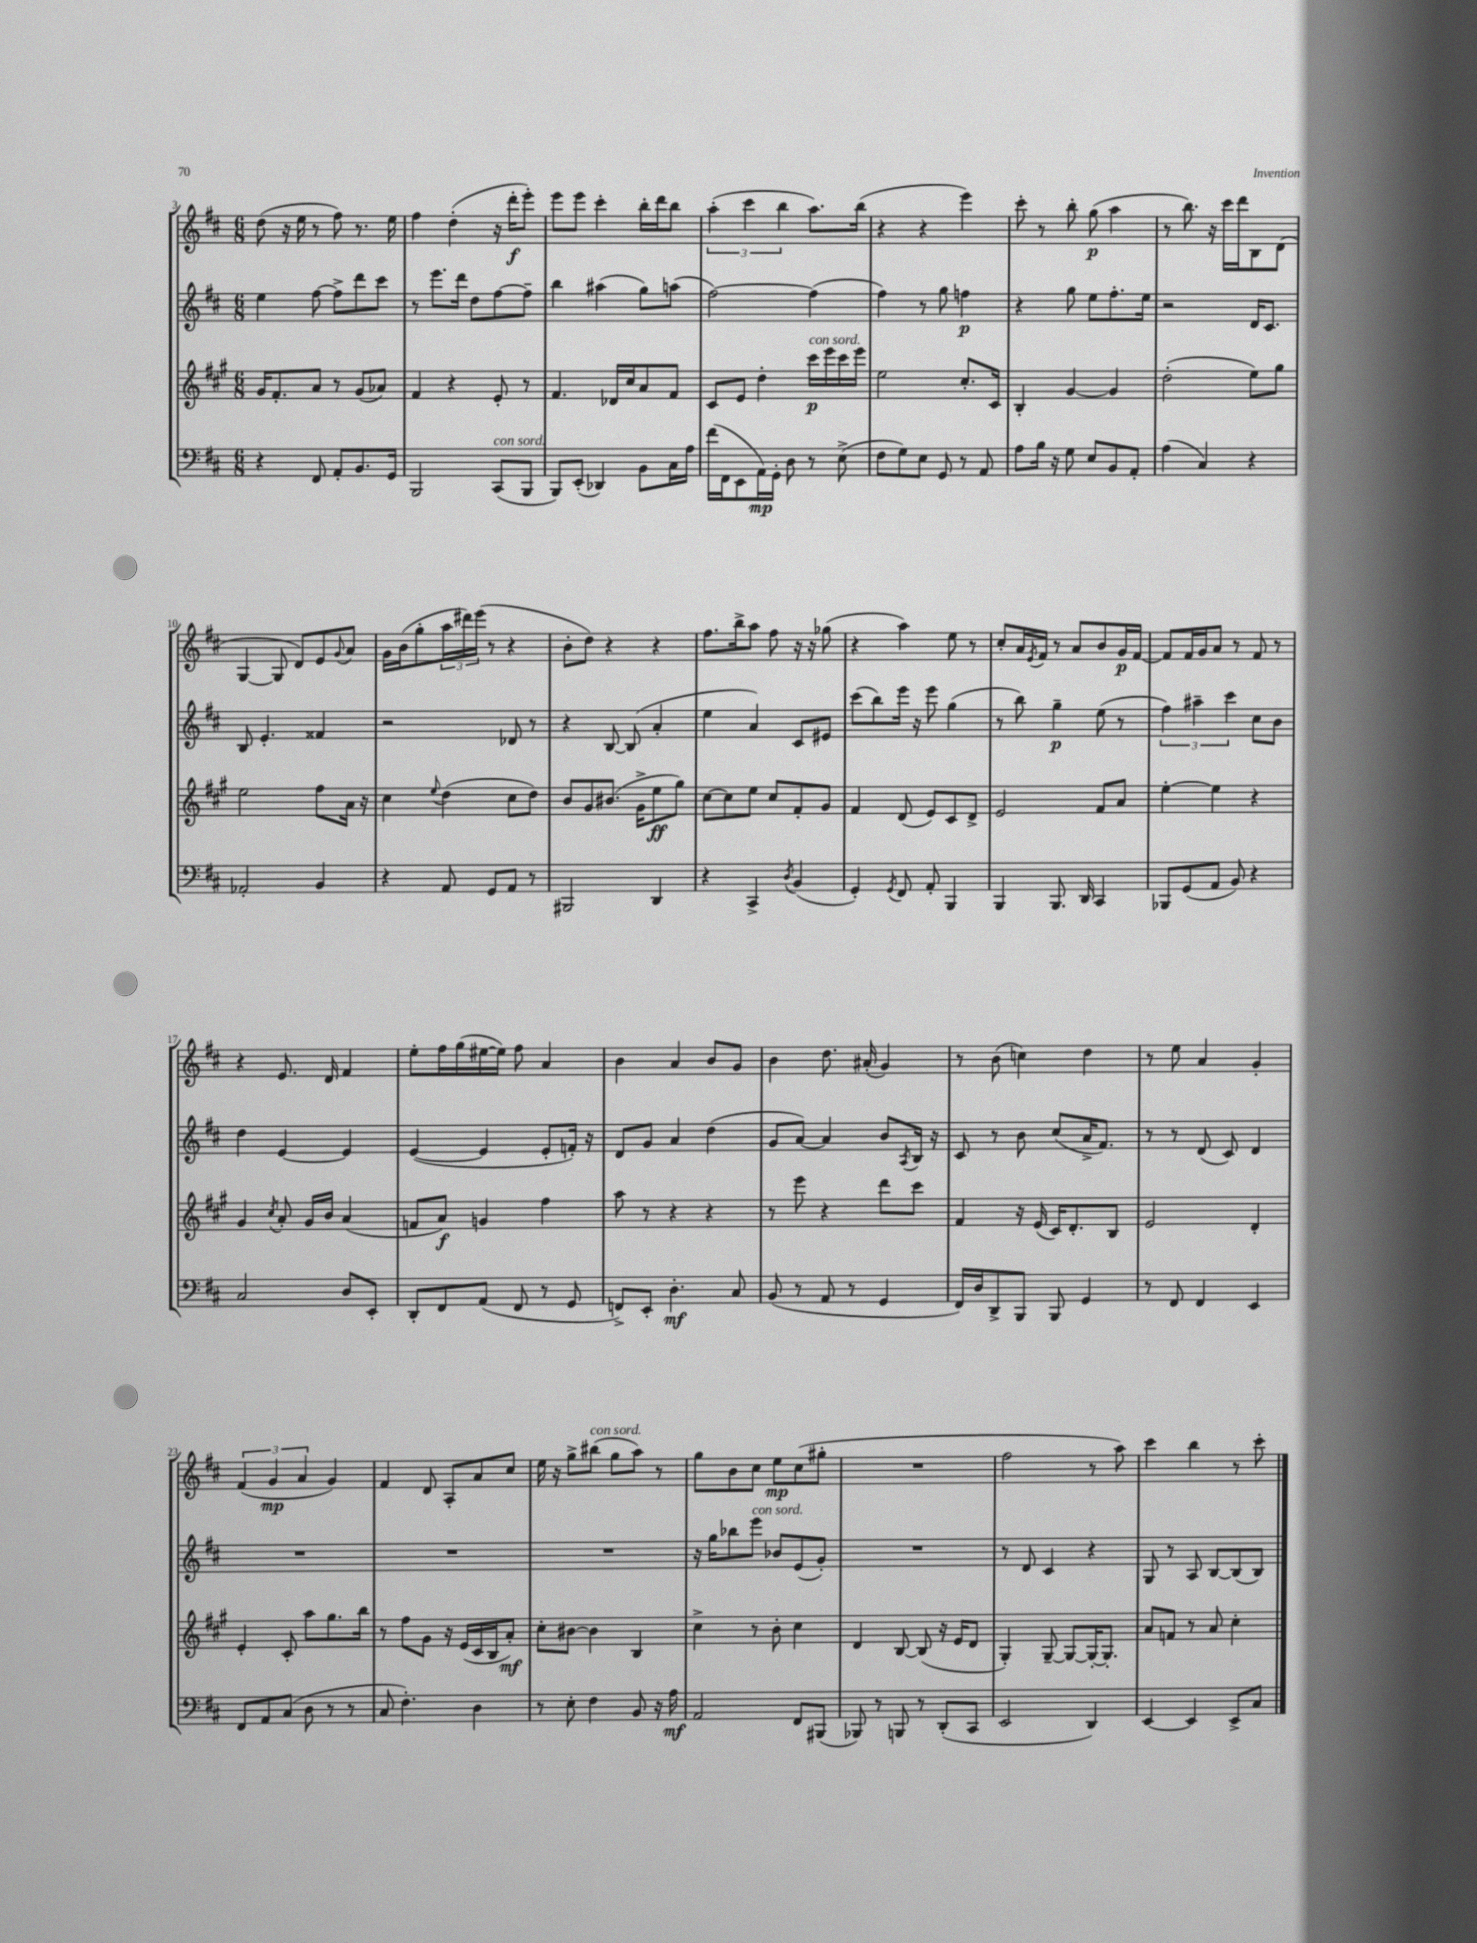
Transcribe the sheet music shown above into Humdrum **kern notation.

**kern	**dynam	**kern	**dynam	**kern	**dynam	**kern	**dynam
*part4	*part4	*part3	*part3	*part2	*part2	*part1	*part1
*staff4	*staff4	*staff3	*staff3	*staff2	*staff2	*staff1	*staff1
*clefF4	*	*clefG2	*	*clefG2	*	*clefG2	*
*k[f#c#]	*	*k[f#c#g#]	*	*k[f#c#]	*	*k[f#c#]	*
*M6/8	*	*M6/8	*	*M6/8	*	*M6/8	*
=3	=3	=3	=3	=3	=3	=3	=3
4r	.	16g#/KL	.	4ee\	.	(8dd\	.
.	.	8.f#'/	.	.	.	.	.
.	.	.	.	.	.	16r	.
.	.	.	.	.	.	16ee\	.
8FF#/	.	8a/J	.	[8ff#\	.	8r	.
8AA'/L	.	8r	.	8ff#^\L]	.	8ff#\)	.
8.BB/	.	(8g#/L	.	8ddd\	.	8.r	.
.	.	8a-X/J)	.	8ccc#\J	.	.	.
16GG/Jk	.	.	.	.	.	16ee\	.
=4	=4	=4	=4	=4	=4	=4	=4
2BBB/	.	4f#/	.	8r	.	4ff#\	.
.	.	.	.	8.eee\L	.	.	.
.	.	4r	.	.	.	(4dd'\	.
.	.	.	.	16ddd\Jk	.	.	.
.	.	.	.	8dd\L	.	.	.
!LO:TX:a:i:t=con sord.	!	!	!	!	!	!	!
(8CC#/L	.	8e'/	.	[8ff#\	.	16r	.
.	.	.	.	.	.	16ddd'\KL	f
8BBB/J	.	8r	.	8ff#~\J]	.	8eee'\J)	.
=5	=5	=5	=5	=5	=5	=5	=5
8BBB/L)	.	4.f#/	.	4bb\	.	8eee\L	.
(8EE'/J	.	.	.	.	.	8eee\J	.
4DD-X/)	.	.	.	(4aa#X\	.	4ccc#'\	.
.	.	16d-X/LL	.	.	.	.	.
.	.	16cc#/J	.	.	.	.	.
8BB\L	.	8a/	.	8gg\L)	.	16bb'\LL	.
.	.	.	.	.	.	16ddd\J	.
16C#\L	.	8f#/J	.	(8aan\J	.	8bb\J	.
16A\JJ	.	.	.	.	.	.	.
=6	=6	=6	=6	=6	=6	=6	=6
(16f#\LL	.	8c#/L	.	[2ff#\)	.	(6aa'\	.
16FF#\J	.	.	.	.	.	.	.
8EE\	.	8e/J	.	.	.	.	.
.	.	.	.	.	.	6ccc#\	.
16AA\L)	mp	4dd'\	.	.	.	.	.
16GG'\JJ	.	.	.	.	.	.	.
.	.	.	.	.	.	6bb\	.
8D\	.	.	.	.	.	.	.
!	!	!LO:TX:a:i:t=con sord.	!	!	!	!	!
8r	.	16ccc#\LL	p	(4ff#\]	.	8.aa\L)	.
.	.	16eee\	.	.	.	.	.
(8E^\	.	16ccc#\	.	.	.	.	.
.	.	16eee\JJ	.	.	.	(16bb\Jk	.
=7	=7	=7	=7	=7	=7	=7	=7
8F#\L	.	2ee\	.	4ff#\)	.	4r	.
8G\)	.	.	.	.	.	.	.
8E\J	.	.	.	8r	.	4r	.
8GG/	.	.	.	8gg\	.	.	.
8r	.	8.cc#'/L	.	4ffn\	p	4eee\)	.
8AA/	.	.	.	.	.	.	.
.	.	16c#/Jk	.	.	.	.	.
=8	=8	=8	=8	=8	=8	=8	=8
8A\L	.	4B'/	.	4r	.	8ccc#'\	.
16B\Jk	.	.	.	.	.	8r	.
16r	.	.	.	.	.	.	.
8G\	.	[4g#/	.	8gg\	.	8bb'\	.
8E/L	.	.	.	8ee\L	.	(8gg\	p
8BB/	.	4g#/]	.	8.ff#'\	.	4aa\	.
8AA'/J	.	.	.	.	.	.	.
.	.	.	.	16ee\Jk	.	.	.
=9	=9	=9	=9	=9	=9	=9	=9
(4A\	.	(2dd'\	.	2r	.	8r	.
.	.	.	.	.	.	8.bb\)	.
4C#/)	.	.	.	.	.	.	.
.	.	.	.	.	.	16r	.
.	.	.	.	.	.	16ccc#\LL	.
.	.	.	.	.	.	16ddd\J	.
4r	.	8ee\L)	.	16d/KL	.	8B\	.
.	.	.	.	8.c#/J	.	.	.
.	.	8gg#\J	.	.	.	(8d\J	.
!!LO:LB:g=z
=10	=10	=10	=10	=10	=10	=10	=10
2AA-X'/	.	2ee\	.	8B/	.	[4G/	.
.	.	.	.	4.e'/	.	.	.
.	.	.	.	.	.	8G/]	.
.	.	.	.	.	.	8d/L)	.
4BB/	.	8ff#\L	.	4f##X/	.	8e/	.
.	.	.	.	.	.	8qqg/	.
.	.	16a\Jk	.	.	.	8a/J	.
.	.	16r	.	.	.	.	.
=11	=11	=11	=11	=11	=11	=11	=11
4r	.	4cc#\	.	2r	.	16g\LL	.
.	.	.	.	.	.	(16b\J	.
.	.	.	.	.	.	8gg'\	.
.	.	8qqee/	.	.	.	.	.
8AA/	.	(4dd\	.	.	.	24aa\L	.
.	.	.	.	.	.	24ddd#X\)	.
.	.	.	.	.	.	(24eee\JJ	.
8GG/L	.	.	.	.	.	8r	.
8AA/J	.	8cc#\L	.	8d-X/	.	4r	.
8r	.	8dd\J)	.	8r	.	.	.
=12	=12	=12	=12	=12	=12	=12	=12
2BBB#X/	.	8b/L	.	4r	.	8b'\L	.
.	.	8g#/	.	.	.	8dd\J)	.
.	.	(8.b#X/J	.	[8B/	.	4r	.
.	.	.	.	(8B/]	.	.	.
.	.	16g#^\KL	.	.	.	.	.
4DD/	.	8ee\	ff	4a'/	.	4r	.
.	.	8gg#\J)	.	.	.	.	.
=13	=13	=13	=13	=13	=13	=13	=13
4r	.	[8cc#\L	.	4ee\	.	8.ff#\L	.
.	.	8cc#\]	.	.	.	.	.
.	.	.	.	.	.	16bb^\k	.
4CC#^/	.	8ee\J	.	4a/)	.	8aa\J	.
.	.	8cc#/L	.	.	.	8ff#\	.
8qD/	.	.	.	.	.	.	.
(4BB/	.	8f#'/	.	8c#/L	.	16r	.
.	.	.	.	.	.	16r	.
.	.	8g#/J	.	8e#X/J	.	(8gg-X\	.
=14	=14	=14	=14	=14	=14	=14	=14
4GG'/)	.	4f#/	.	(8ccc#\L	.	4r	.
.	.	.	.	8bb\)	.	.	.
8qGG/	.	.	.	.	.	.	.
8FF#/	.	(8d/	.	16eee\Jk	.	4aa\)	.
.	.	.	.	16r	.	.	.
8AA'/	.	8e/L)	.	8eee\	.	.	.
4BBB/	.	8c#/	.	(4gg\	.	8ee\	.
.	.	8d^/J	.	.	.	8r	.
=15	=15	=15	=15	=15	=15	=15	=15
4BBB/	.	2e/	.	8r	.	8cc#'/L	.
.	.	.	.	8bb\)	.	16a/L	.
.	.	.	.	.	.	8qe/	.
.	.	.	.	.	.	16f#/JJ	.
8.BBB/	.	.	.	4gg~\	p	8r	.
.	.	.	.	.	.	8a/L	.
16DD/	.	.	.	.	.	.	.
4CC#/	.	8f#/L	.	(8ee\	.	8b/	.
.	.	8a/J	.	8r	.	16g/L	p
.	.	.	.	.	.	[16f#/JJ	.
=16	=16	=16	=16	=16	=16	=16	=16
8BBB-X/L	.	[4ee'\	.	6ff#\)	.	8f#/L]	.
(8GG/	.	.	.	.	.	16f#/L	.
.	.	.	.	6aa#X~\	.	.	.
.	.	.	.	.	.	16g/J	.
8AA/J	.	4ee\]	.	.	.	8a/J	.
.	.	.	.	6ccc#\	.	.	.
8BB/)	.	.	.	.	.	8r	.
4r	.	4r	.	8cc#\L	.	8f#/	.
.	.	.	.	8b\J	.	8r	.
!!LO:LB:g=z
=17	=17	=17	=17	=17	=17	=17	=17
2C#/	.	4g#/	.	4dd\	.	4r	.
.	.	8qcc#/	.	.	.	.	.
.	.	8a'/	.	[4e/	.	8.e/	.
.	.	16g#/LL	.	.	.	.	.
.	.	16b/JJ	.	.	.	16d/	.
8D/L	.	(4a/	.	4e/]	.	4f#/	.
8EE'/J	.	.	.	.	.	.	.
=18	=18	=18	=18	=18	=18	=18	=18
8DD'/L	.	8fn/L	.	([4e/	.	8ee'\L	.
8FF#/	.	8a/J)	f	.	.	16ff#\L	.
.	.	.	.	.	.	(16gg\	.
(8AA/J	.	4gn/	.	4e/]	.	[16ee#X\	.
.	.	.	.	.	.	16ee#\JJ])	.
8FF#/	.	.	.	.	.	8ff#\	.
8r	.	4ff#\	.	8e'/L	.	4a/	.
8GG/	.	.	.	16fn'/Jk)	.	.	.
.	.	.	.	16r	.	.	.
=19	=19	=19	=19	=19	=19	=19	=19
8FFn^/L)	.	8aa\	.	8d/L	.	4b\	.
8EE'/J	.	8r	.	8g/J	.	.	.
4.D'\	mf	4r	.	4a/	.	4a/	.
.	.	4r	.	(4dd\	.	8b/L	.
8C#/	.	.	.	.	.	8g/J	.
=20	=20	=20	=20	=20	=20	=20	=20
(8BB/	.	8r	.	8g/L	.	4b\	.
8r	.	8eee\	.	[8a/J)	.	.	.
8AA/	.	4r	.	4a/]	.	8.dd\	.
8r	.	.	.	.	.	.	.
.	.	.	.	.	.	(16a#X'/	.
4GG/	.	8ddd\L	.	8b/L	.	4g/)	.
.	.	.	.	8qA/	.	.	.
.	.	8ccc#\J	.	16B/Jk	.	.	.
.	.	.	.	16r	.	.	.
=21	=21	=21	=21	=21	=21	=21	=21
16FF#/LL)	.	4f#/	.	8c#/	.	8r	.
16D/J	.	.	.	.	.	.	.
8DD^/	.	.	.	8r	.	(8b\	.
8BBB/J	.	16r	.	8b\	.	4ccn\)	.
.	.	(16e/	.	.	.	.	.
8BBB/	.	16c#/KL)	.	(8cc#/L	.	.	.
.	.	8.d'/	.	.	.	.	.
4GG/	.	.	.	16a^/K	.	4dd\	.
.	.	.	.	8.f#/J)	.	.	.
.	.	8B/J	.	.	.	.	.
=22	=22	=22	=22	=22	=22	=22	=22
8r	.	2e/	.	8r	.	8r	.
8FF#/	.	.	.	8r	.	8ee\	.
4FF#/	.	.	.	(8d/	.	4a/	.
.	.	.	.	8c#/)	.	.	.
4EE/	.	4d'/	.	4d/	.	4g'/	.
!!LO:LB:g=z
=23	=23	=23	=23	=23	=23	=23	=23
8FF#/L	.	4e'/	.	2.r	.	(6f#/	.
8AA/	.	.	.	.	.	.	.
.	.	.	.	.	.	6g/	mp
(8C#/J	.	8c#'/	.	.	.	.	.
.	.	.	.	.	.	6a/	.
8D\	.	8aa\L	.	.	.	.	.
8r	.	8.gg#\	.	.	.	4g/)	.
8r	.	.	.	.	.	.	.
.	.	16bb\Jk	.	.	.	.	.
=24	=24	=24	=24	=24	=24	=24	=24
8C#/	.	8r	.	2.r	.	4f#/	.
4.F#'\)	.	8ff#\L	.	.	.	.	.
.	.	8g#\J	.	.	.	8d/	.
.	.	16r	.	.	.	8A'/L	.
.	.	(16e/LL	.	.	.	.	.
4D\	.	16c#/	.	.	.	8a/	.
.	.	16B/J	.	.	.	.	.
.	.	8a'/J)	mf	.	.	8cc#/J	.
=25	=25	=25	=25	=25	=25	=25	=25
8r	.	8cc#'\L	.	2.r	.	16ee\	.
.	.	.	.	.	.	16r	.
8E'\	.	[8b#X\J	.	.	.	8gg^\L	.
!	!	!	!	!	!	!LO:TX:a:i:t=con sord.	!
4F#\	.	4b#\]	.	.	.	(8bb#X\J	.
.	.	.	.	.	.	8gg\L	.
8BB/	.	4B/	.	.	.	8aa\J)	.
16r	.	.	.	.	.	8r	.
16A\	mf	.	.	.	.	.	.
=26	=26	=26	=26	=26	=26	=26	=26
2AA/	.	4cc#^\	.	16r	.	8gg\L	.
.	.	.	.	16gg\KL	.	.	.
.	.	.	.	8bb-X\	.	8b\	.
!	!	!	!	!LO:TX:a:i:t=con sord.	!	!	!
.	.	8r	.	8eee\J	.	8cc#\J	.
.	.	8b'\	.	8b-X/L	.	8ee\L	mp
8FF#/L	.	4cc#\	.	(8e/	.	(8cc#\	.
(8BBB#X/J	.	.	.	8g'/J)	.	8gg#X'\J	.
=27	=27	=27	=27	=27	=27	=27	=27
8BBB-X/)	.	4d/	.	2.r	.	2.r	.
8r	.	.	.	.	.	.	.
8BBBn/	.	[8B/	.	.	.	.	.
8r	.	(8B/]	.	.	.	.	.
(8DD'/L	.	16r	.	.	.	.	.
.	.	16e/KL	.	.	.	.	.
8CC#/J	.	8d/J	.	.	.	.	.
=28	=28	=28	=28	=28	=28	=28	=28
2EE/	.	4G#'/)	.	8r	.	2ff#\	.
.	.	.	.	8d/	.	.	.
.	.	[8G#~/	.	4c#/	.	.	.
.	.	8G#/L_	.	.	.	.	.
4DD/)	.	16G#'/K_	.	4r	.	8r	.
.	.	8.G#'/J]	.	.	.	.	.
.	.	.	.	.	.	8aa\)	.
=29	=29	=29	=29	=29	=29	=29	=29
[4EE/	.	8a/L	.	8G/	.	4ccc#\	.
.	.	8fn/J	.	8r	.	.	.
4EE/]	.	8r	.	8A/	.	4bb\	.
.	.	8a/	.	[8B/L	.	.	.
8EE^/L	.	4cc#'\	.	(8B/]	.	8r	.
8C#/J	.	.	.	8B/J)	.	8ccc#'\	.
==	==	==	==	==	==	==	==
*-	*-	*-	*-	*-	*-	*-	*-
________________________________________
# Work to be completed
Count the lines in the entries that contain the string "kern", matching case exactly. Give only the number.

# The reply
2